Top of Supplied data

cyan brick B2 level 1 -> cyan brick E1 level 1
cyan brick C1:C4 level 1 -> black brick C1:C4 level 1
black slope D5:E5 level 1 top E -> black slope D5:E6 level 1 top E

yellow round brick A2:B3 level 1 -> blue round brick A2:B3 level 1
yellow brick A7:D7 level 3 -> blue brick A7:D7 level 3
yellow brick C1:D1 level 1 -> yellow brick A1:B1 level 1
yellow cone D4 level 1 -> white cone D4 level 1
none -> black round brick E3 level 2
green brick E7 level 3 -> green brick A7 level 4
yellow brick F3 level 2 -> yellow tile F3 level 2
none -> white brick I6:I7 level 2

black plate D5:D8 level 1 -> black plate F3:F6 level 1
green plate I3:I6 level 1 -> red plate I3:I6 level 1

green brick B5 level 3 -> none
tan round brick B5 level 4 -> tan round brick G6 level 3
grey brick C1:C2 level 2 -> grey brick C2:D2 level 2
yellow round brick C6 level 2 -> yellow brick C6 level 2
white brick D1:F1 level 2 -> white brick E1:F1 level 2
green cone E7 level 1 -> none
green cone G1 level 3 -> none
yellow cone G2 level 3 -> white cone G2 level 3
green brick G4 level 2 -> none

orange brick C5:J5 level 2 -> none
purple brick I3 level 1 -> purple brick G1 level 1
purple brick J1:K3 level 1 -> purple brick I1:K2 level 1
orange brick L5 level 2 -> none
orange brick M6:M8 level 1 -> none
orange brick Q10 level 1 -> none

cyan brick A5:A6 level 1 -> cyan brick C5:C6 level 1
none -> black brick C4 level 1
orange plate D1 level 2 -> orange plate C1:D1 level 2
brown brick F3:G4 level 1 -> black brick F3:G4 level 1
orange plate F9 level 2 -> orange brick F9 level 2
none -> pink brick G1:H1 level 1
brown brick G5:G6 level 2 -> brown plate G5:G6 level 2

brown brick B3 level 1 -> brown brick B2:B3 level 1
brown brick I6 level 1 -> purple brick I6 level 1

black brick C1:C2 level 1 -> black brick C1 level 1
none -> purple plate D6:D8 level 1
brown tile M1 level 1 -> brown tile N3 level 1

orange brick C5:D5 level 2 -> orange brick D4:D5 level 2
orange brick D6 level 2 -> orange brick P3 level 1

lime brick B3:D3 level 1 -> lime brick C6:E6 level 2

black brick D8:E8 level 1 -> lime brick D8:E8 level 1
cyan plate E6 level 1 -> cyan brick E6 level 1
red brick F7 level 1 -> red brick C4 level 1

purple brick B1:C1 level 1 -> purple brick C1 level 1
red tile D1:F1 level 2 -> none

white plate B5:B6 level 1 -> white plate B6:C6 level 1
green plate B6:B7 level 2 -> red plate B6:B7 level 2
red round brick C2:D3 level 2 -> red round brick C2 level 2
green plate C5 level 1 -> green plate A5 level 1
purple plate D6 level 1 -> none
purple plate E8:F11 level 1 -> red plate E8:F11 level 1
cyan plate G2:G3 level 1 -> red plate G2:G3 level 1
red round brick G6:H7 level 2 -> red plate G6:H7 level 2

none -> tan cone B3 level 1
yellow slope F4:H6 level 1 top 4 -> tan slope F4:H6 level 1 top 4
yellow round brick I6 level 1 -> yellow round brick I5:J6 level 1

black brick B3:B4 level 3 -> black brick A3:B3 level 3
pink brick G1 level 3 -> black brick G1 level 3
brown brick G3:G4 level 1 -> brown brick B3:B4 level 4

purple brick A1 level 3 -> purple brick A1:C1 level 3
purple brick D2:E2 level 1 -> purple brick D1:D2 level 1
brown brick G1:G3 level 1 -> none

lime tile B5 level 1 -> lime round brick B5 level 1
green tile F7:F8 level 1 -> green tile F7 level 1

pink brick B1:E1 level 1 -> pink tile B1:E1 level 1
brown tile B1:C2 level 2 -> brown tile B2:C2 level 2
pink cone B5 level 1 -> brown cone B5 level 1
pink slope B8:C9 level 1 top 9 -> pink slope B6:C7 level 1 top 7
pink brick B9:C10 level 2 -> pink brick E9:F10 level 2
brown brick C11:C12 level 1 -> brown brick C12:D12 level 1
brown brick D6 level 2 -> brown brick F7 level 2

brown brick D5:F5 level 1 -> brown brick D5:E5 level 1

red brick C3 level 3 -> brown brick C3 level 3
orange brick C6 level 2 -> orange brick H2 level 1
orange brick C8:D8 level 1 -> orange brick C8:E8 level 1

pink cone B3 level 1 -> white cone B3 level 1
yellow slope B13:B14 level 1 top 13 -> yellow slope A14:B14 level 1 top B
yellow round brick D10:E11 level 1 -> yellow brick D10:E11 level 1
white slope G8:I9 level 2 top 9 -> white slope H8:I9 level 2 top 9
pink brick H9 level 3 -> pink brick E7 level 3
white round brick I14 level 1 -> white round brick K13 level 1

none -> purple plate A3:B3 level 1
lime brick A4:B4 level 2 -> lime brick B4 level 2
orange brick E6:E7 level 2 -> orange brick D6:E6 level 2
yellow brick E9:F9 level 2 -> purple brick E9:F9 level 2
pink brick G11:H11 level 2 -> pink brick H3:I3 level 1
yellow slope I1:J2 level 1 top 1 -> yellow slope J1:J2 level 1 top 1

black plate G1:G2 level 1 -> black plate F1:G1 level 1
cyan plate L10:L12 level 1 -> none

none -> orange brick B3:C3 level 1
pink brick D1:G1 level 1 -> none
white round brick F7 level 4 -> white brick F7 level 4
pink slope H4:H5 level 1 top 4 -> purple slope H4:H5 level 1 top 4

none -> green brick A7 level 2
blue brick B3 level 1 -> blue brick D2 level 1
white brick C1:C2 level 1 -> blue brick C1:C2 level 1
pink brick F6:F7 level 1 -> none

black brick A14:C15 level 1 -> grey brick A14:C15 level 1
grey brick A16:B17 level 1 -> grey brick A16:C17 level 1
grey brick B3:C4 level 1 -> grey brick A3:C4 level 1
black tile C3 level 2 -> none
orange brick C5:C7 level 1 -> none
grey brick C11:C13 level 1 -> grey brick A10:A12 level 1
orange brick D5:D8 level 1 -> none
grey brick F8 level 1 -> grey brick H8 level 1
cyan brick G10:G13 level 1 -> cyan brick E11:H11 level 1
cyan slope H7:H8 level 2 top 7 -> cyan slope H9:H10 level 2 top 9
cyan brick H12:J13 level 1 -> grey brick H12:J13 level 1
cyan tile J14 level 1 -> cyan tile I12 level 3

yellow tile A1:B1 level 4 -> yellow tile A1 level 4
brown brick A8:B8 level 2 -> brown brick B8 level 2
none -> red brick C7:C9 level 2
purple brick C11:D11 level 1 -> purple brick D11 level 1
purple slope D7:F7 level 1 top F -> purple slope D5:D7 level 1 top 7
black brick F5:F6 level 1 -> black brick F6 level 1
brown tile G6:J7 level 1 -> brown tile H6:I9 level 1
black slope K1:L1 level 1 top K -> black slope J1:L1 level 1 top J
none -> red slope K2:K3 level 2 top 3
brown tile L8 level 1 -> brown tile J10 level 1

Bottom of Supplied data

§ **What this task involves**
Your answer must be the complete listing, reproduced exactly.

§ **Answer to the exercise**
cyan brick B2 level 1 -> cyan brick E1 level 1
cyan brick C1:C4 level 1 -> black brick C1:C4 level 1
black slope D5:E5 level 1 top E -> black slope D5:E6 level 1 top E

yellow round brick A2:B3 level 1 -> blue round brick A2:B3 level 1
yellow brick A7:D7 level 3 -> blue brick A7:D7 level 3
yellow brick C1:D1 level 1 -> yellow brick A1:B1 level 1
yellow cone D4 level 1 -> white cone D4 level 1
none -> black round brick E3 level 2
green brick E7 level 3 -> green brick A7 level 4
yellow brick F3 level 2 -> yellow tile F3 level 2
none -> white brick I6:I7 level 2

black plate D5:D8 level 1 -> black plate F3:F6 level 1
green plate I3:I6 level 1 -> red plate I3:I6 level 1

green brick B5 level 3 -> none
tan round brick B5 level 4 -> tan round brick G6 level 3
grey brick C1:C2 level 2 -> grey brick C2:D2 level 2
yellow round brick C6 level 2 -> yellow brick C6 level 2
white brick D1:F1 level 2 -> white brick E1:F1 level 2
green cone E7 level 1 -> none
green cone G1 level 3 -> none
yellow cone G2 level 3 -> white cone G2 level 3
green brick G4 level 2 -> none

orange brick C5:J5 level 2 -> none
purple brick I3 level 1 -> purple brick G1 level 1
purple brick J1:K3 level 1 -> purple brick I1:K2 level 1
orange brick L5 level 2 -> none
orange brick M6:M8 level 1 -> none
orange brick Q10 level 1 -> none

cyan brick A5:A6 level 1 -> cyan brick C5:C6 level 1
none -> black brick C4 level 1
orange plate D1 level 2 -> orange plate C1:D1 level 2
brown brick F3:G4 level 1 -> black brick F3:G4 level 1
orange plate F9 level 2 -> orange brick F9 level 2
none -> pink brick G1:H1 level 1
brown brick G5:G6 level 2 -> brown plate G5:G6 level 2

brown brick B3 level 1 -> brown brick B2:B3 level 1
brown brick I6 level 1 -> purple brick I6 level 1

black brick C1:C2 level 1 -> black brick C1 level 1
none -> purple plate D6:D8 level 1
brown tile M1 level 1 -> brown tile N3 level 1

orange brick C5:D5 level 2 -> orange brick D4:D5 level 2
orange brick D6 level 2 -> orange brick P3 level 1

lime brick B3:D3 level 1 -> lime brick C6:E6 level 2

black brick D8:E8 level 1 -> lime brick D8:E8 level 1
cyan plate E6 level 1 -> cyan brick E6 level 1
red brick F7 level 1 -> red brick C4 level 1

purple brick B1:C1 level 1 -> purple brick C1 level 1
red tile D1:F1 level 2 -> none

white plate B5:B6 level 1 -> white plate B6:C6 level 1
green plate B6:B7 level 2 -> red plate B6:B7 level 2
red round brick C2:D3 level 2 -> red round brick C2 level 2
green plate C5 level 1 -> green plate A5 level 1
purple plate D6 level 1 -> none
purple plate E8:F11 level 1 -> red plate E8:F11 level 1
cyan plate G2:G3 level 1 -> red plate G2:G3 level 1
red round brick G6:H7 level 2 -> red plate G6:H7 level 2

none -> tan cone B3 level 1
yellow slope F4:H6 level 1 top 4 -> tan slope F4:H6 level 1 top 4
yellow round brick I6 level 1 -> yellow round brick I5:J6 level 1

black brick B3:B4 level 3 -> black brick A3:B3 level 3
pink brick G1 level 3 -> black brick G1 level 3
brown brick G3:G4 level 1 -> brown brick B3:B4 level 4

purple brick A1 level 3 -> purple brick A1:C1 level 3
purple brick D2:E2 level 1 -> purple brick D1:D2 level 1
brown brick G1:G3 level 1 -> none

lime tile B5 level 1 -> lime round brick B5 level 1
green tile F7:F8 level 1 -> green tile F7 level 1

pink brick B1:E1 level 1 -> pink tile B1:E1 level 1
brown tile B1:C2 level 2 -> brown tile B2:C2 level 2
pink cone B5 level 1 -> brown cone B5 level 1
pink slope B8:C9 level 1 top 9 -> pink slope B6:C7 level 1 top 7
pink brick B9:C10 level 2 -> pink brick E9:F10 level 2
brown brick C11:C12 level 1 -> brown brick C12:D12 level 1
brown brick D6 level 2 -> brown brick F7 level 2

brown brick D5:F5 level 1 -> brown brick D5:E5 level 1

red brick C3 level 3 -> brown brick C3 level 3
orange brick C6 level 2 -> orange brick H2 level 1
orange brick C8:D8 level 1 -> orange brick C8:E8 level 1

pink cone B3 level 1 -> white cone B3 level 1
yellow slope B13:B14 level 1 top 13 -> yellow slope A14:B14 level 1 top B
yellow round brick D10:E11 level 1 -> yellow brick D10:E11 level 1
white slope G8:I9 level 2 top 9 -> white slope H8:I9 level 2 top 9
pink brick H9 level 3 -> pink brick E7 level 3
white round brick I14 level 1 -> white round brick K13 level 1

none -> purple plate A3:B3 level 1
lime brick A4:B4 level 2 -> lime brick B4 level 2
orange brick E6:E7 level 2 -> orange brick D6:E6 level 2
yellow brick E9:F9 level 2 -> purple brick E9:F9 level 2
pink brick G11:H11 level 2 -> pink brick H3:I3 level 1
yellow slope I1:J2 level 1 top 1 -> yellow slope J1:J2 level 1 top 1

black plate G1:G2 level 1 -> black plate F1:G1 level 1
cyan plate L10:L12 level 1 -> none

none -> orange brick B3:C3 level 1
pink brick D1:G1 level 1 -> none
white round brick F7 level 4 -> white brick F7 level 4
pink slope H4:H5 level 1 top 4 -> purple slope H4:H5 level 1 top 4

none -> green brick A7 level 2
blue brick B3 level 1 -> blue brick D2 level 1
white brick C1:C2 level 1 -> blue brick C1:C2 level 1
pink brick F6:F7 level 1 -> none

black brick A14:C15 level 1 -> grey brick A14:C15 level 1
grey brick A16:B17 level 1 -> grey brick A16:C17 level 1
grey brick B3:C4 level 1 -> grey brick A3:C4 level 1
black tile C3 level 2 -> none
orange brick C5:C7 level 1 -> none
grey brick C11:C13 level 1 -> grey brick A10:A12 level 1
orange brick D5:D8 level 1 -> none
grey brick F8 level 1 -> grey brick H8 level 1
cyan brick G10:G13 level 1 -> cyan brick E11:H11 level 1
cyan slope H7:H8 level 2 top 7 -> cyan slope H9:H10 level 2 top 9
cyan brick H12:J13 level 1 -> grey brick H12:J13 level 1
cyan tile J14 level 1 -> cyan tile I12 level 3

yellow tile A1:B1 level 4 -> yellow tile A1 level 4
brown brick A8:B8 level 2 -> brown brick B8 level 2
none -> red brick C7:C9 level 2
purple brick C11:D11 level 1 -> purple brick D11 level 1
purple slope D7:F7 level 1 top F -> purple slope D5:D7 level 1 top 7
black brick F5:F6 level 1 -> black brick F6 level 1
brown tile G6:J7 level 1 -> brown tile H6:I9 level 1
black slope K1:L1 level 1 top K -> black slope J1:L1 level 1 top J
none -> red slope K2:K3 level 2 top 3
brown tile L8 level 1 -> brown tile J10 level 1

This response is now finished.